_WHAT THIS TASK INVOLVES_: Give back exactly the lines of the material below that start at the line containing "purple cone B3" and end at the line containing "black brick E2:F4", and no others.

_RECORDS PROVIDED_:
================================

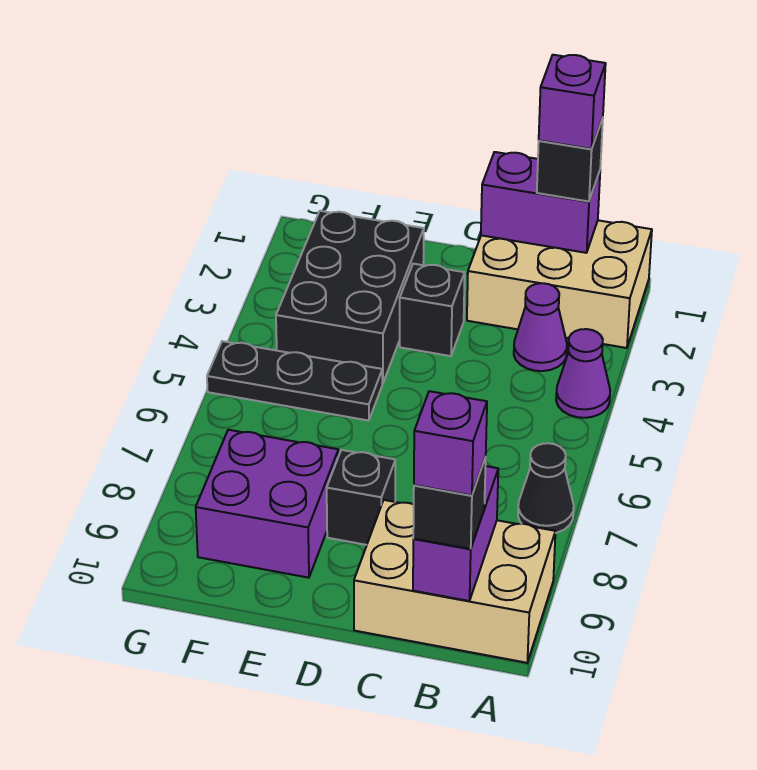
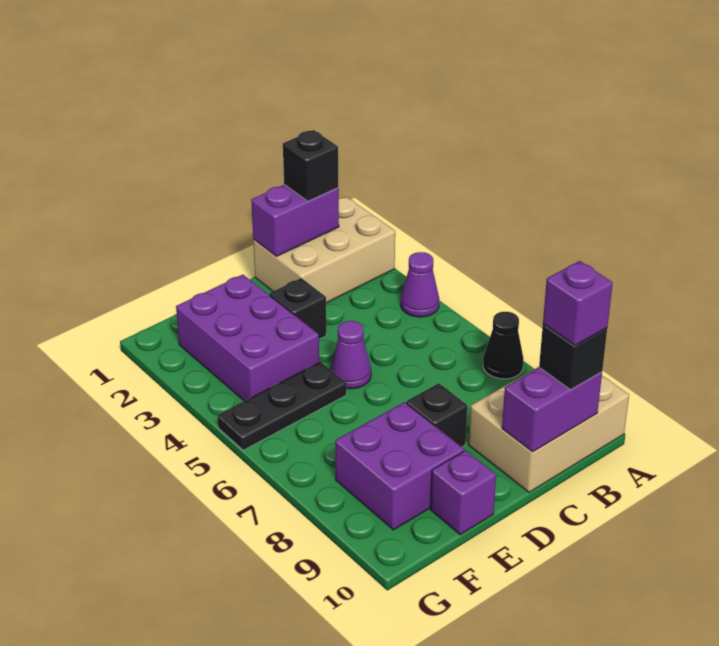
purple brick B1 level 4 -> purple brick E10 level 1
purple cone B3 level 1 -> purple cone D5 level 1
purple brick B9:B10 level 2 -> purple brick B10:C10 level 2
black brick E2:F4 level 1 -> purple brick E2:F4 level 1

================================

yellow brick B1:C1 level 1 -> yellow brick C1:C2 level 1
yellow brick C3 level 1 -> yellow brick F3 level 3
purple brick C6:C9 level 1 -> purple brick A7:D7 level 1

================================

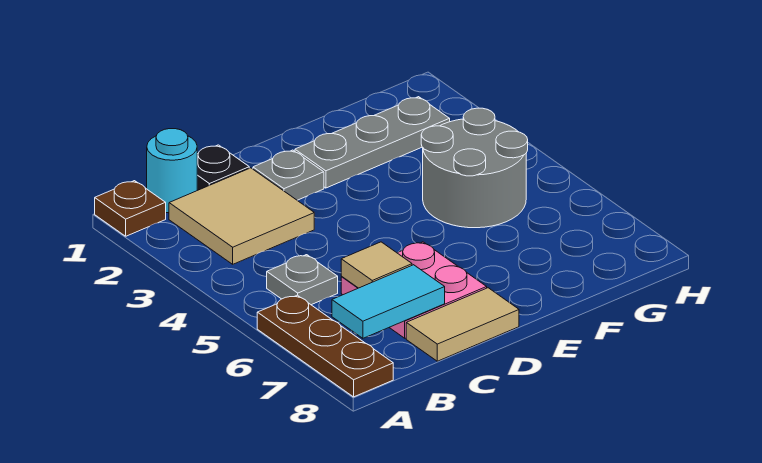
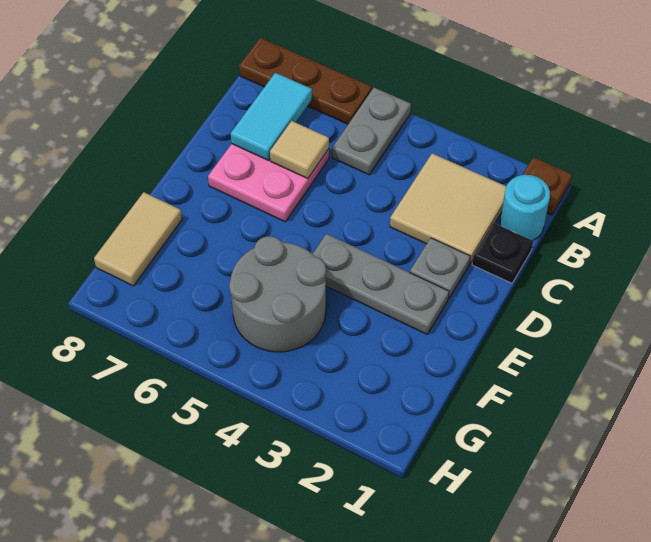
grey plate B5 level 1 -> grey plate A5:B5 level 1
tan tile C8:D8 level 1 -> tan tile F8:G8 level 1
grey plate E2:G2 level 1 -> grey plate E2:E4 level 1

================================

_ANSWER BOX_:
purple cone B3 level 1 -> purple cone D5 level 1
purple brick B9:B10 level 2 -> purple brick B10:C10 level 2
black brick E2:F4 level 1 -> purple brick E2:F4 level 1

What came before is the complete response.